Record excerpts
◆ ◆ ◆ ◆ ◆ ◆ ◆

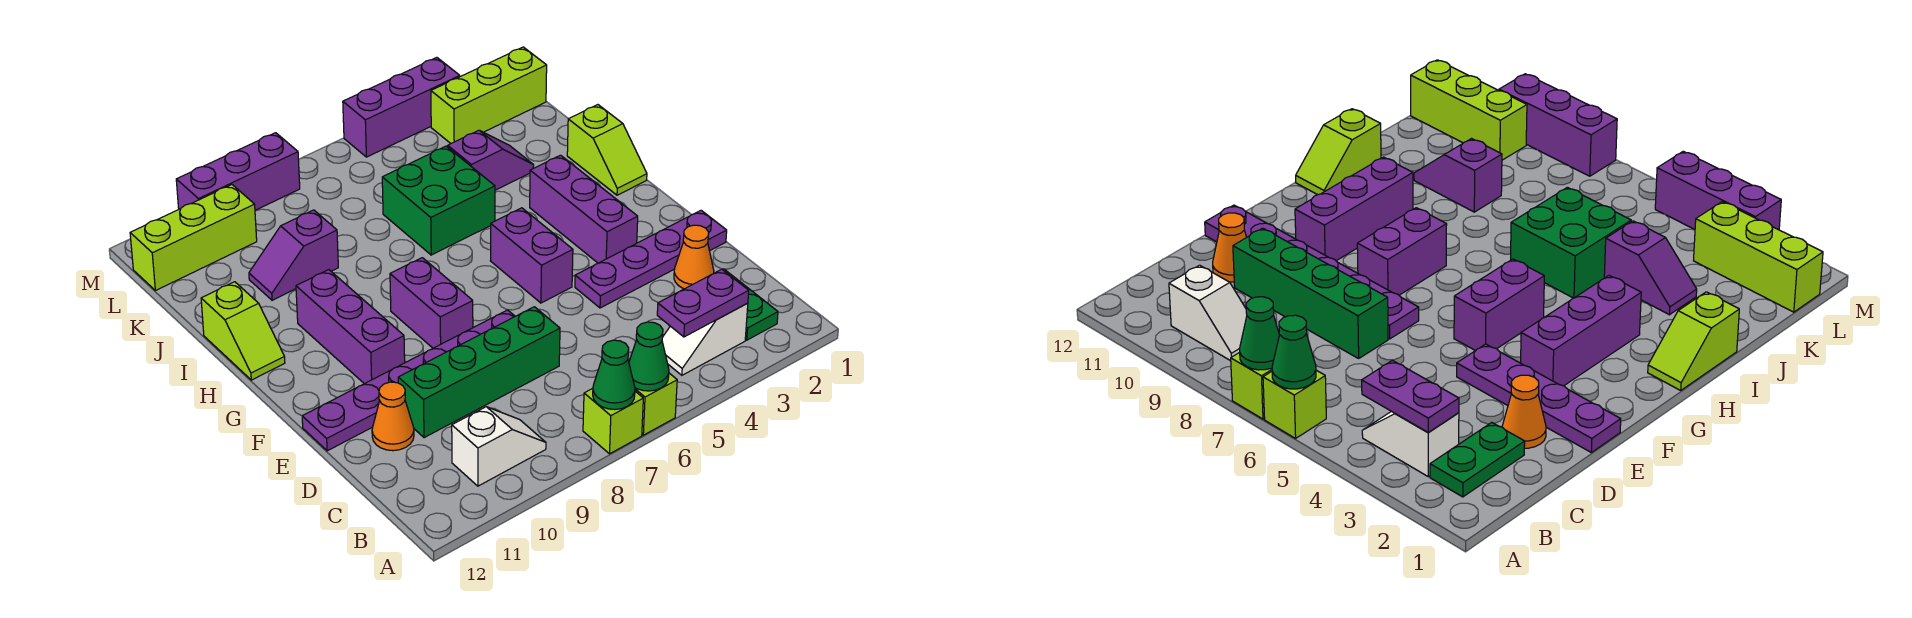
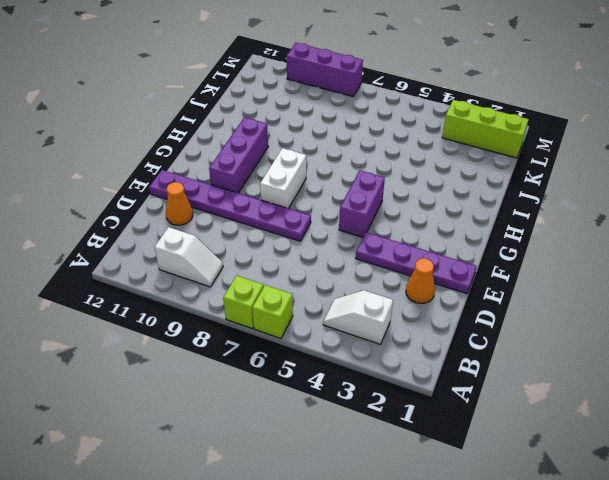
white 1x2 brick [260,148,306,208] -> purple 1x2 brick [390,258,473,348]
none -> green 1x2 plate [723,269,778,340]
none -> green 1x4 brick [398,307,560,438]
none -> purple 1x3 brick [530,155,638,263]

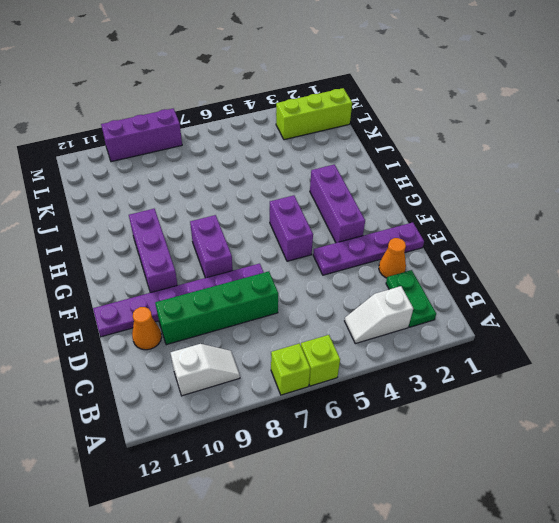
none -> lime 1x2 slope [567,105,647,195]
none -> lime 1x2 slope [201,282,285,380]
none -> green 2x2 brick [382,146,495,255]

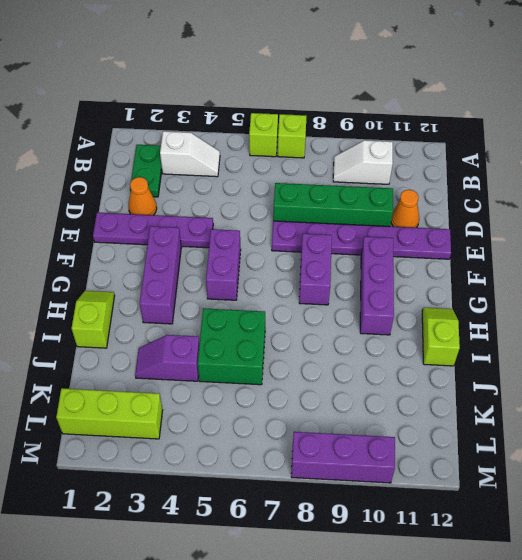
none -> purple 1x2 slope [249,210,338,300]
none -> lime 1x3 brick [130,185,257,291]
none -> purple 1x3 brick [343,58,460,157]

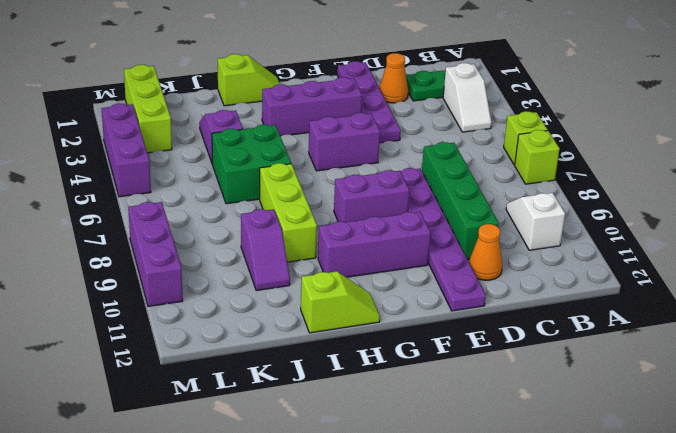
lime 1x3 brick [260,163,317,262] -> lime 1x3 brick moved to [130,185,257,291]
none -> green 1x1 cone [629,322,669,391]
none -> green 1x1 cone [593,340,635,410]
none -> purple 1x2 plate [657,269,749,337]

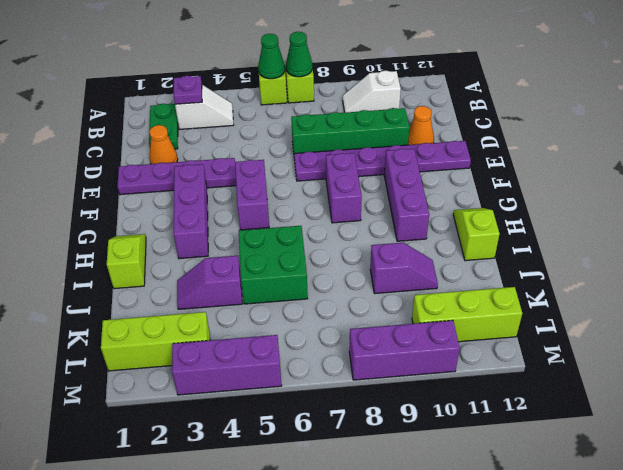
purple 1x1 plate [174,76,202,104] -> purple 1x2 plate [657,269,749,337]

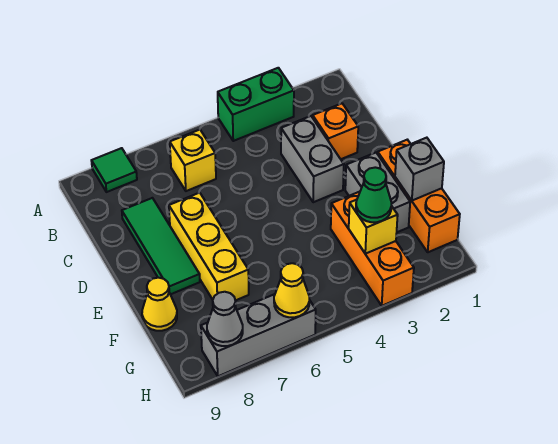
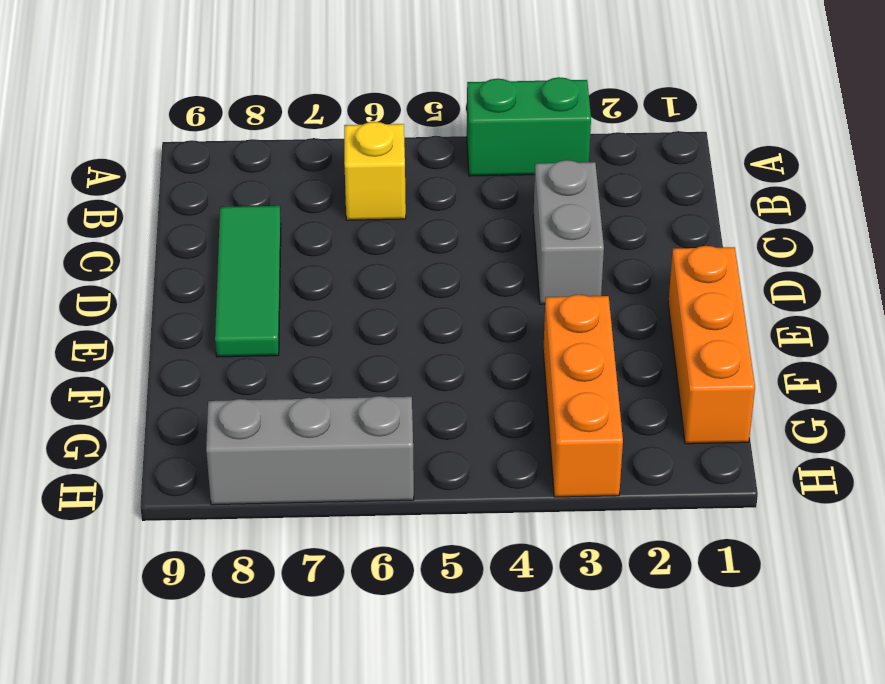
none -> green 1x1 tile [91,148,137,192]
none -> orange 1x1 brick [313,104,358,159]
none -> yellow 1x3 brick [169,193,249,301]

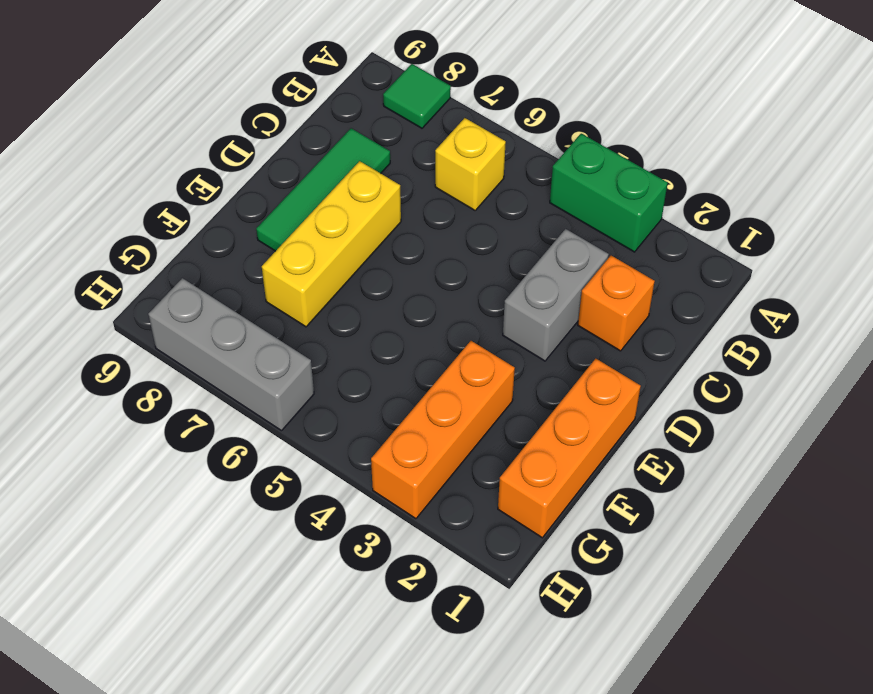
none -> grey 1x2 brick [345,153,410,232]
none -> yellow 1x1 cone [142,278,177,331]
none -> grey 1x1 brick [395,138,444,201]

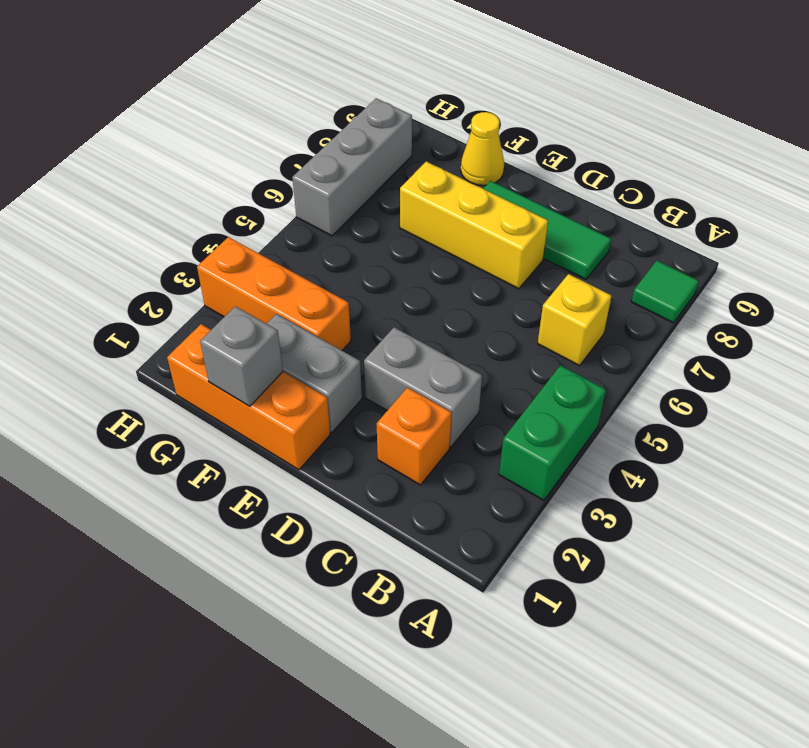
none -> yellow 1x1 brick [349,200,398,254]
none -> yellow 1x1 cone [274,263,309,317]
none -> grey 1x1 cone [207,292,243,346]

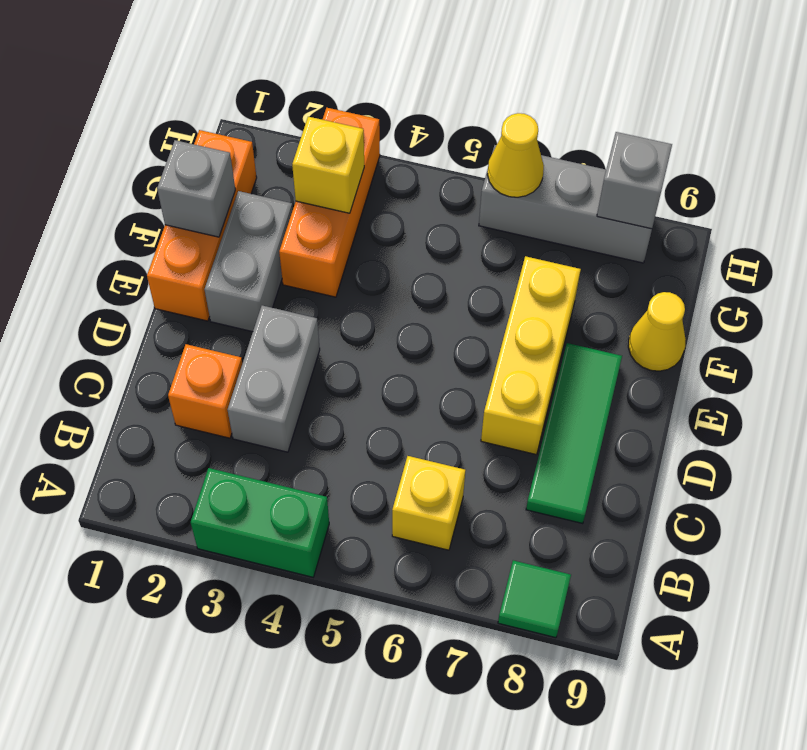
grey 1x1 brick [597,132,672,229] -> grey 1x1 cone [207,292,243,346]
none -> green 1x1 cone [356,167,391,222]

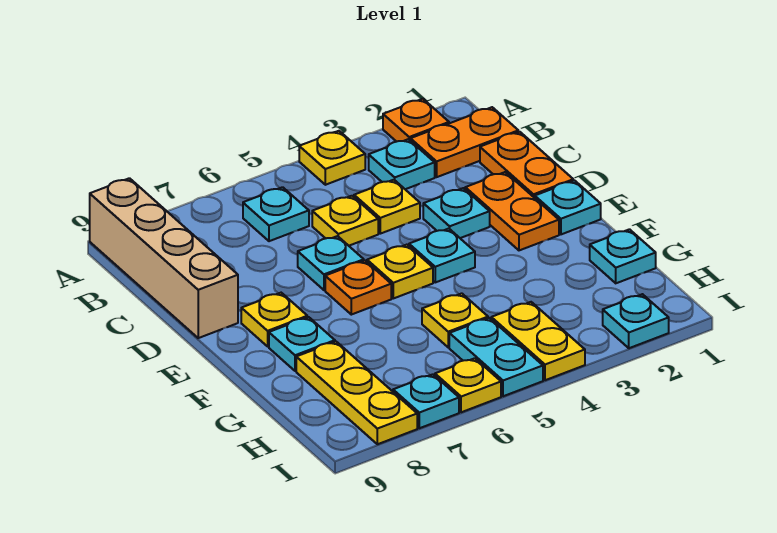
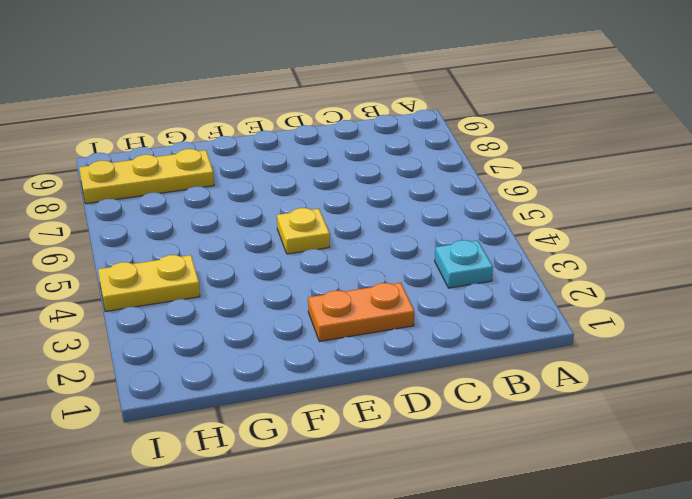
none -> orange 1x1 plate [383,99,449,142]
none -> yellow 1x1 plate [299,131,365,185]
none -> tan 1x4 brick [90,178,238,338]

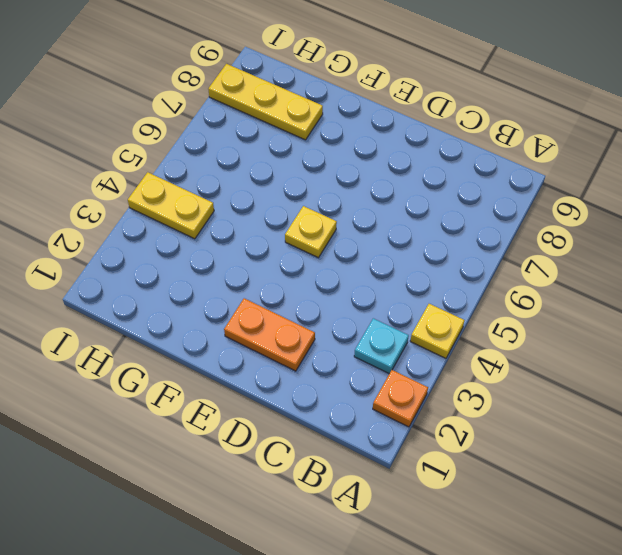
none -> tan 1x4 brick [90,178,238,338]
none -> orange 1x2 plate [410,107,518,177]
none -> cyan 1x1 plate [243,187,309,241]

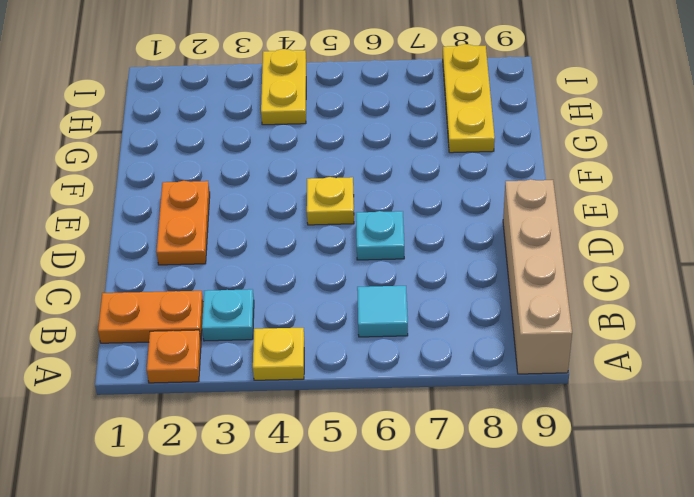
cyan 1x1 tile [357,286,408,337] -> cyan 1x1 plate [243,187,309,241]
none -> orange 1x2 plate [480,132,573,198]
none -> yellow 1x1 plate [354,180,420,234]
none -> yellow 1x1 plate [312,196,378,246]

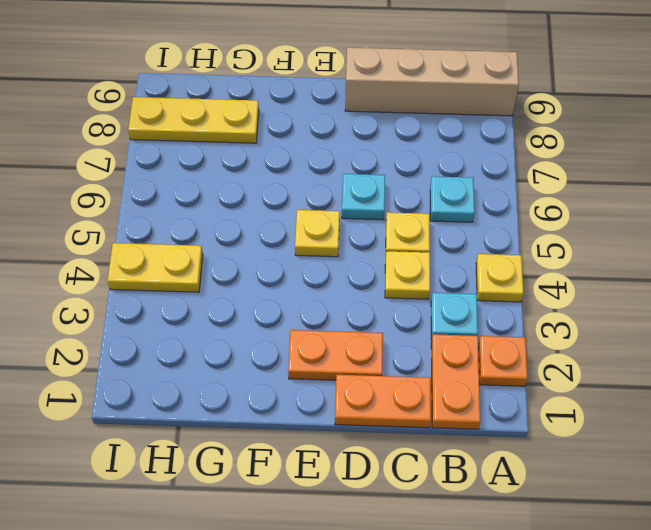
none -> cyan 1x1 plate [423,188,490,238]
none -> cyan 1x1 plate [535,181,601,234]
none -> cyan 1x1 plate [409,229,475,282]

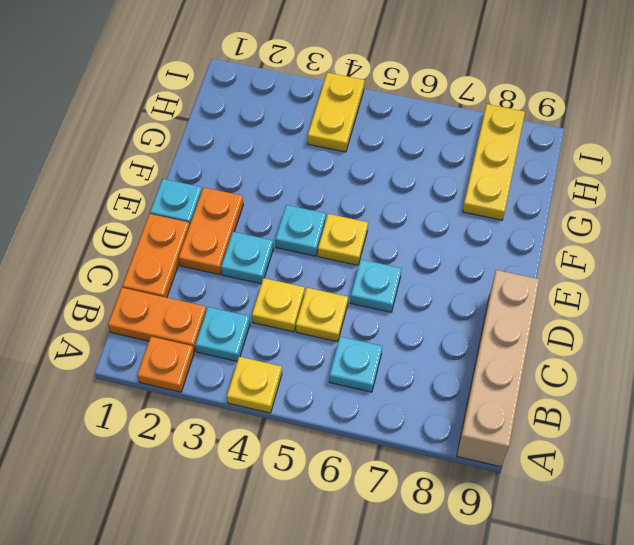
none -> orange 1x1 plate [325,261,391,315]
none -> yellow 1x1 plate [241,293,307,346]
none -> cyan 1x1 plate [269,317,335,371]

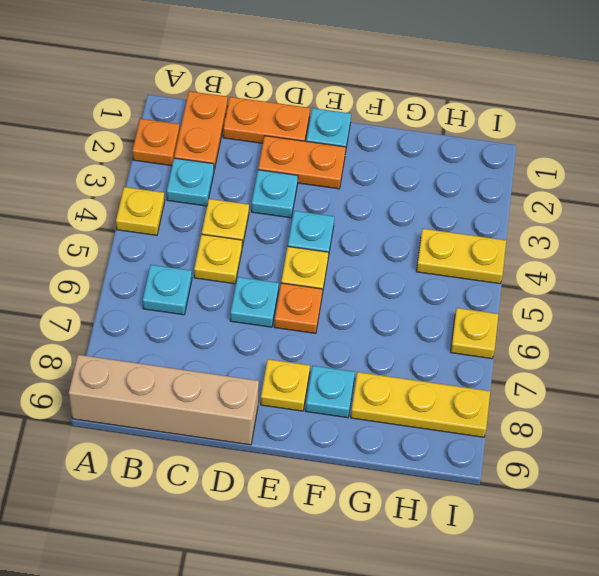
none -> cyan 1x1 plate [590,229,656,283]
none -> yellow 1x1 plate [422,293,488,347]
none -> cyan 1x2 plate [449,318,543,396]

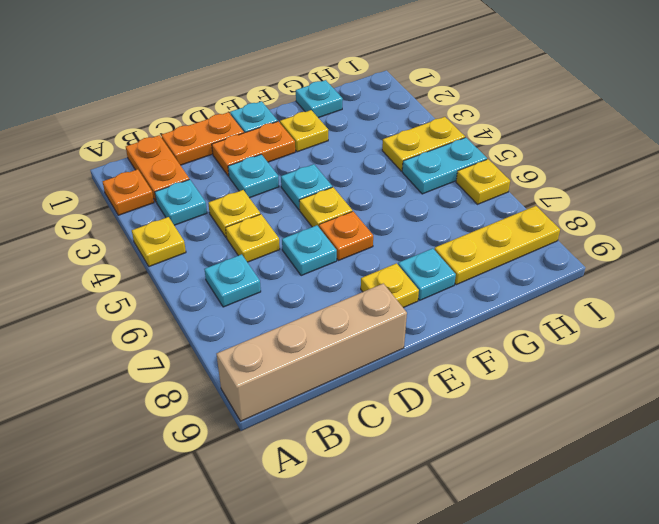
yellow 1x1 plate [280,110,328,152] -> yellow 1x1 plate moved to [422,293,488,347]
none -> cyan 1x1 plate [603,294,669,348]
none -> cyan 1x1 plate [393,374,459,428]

◆ ◆ ◆ ◆ ◆ ◆ ◆

Where a line contains "none -> orange 1x2 plate [480,132,573,198]", begin there and transcribe every line through the last one of the records above, exactly and with no pictures.

Problem solution
none -> orange 1x2 plate [480,132,573,198]
none -> yellow 1x1 plate [354,180,420,234]
none -> yellow 1x1 plate [312,196,378,246]

none -> cyan 1x1 plate [423,188,490,238]
none -> cyan 1x1 plate [535,181,601,234]
none -> cyan 1x1 plate [409,229,475,282]

none -> orange 1x1 plate [325,261,391,315]
none -> yellow 1x1 plate [241,293,307,346]
none -> cyan 1x1 plate [269,317,335,371]

none -> cyan 1x1 plate [590,229,656,283]
none -> yellow 1x1 plate [422,293,488,347]
none -> cyan 1x2 plate [449,318,543,396]

yellow 1x1 plate [280,110,328,152] -> yellow 1x1 plate moved to [422,293,488,347]
none -> cyan 1x1 plate [603,294,669,348]
none -> cyan 1x1 plate [393,374,459,428]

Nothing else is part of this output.